Version comparison data
BEGIN

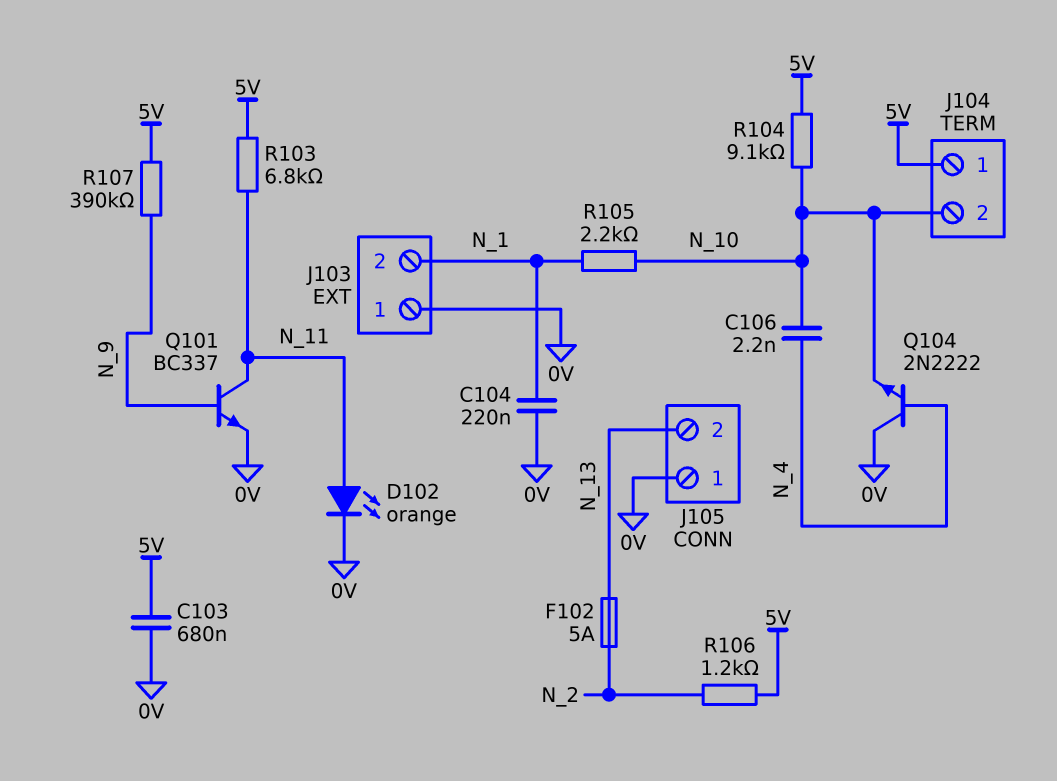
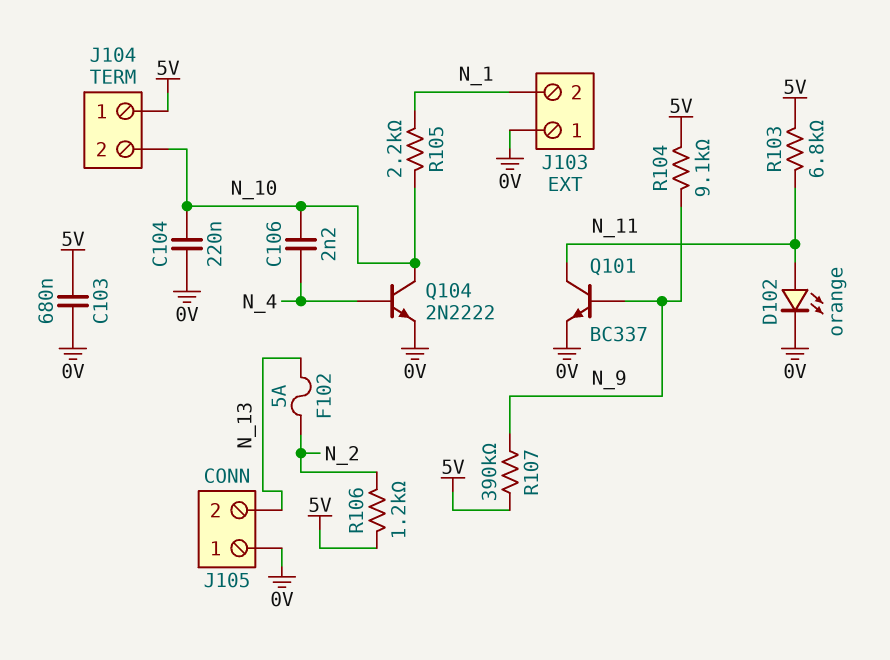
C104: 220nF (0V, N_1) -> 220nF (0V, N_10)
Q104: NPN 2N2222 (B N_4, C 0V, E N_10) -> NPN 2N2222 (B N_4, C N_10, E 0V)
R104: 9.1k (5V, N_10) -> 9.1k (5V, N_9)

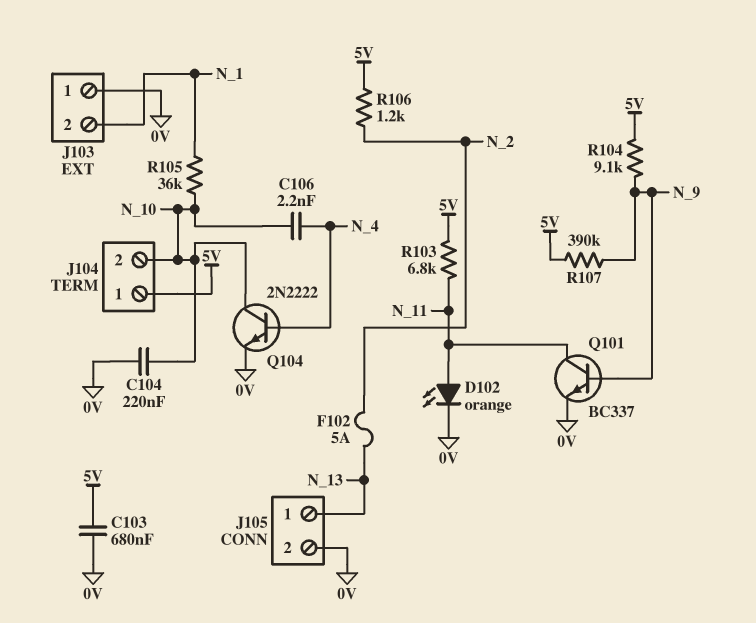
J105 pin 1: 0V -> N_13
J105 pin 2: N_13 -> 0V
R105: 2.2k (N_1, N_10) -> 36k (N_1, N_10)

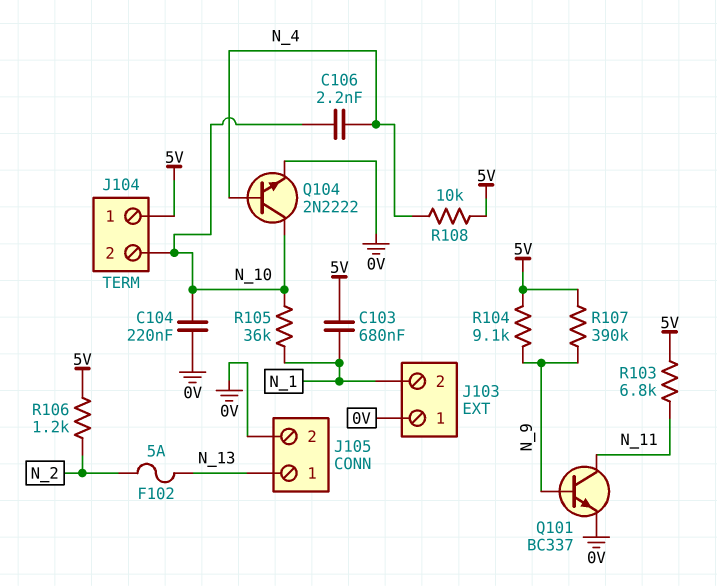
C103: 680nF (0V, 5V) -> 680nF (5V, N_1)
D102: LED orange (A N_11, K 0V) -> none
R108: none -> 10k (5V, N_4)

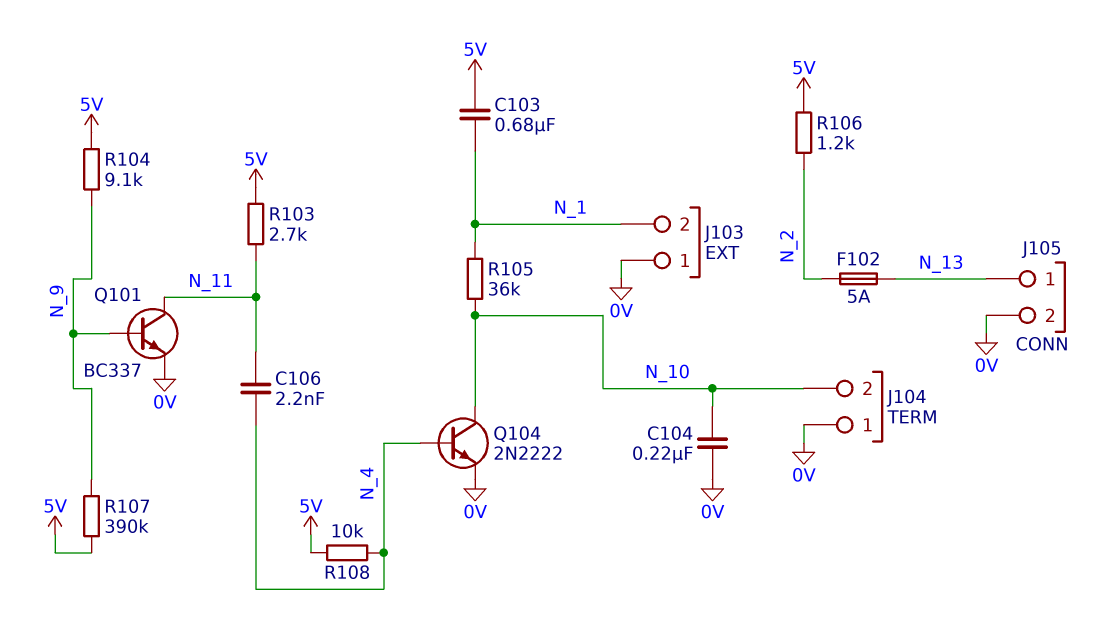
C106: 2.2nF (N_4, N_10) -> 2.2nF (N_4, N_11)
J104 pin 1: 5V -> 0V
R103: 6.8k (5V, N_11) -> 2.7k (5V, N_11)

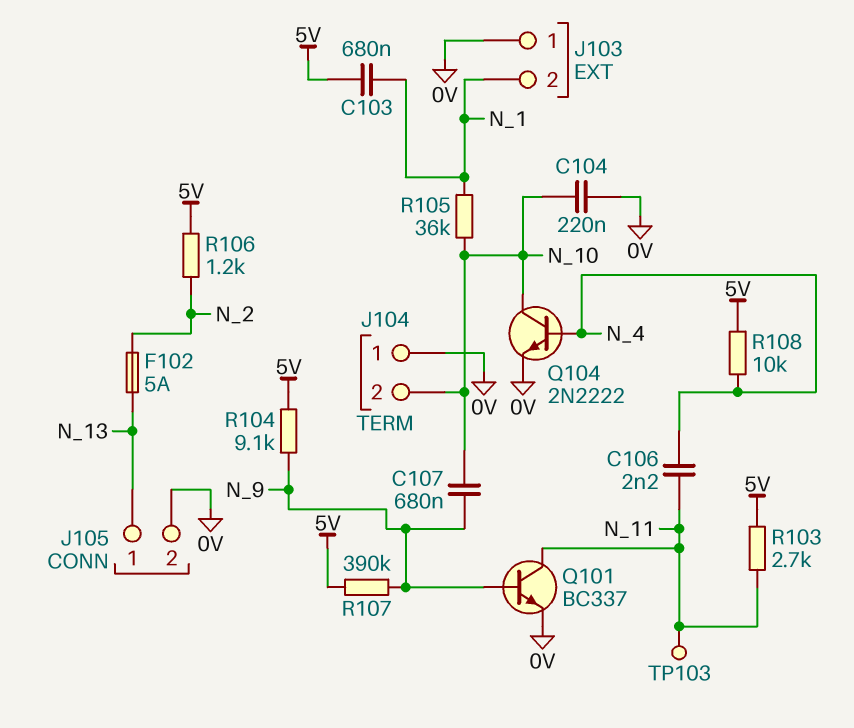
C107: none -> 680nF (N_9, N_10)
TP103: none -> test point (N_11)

END

Type the entries above out again exactly, with no pictures.

=== REPLY ===
C104: 220nF (0V, N_1) -> 220nF (0V, N_10)
Q104: NPN 2N2222 (B N_4, C 0V, E N_10) -> NPN 2N2222 (B N_4, C N_10, E 0V)
R104: 9.1k (5V, N_10) -> 9.1k (5V, N_9)

J105 pin 1: 0V -> N_13
J105 pin 2: N_13 -> 0V
R105: 2.2k (N_1, N_10) -> 36k (N_1, N_10)

C103: 680nF (0V, 5V) -> 680nF (5V, N_1)
D102: LED orange (A N_11, K 0V) -> none
R108: none -> 10k (5V, N_4)

C106: 2.2nF (N_4, N_10) -> 2.2nF (N_4, N_11)
J104 pin 1: 5V -> 0V
R103: 6.8k (5V, N_11) -> 2.7k (5V, N_11)

C107: none -> 680nF (N_9, N_10)
TP103: none -> test point (N_11)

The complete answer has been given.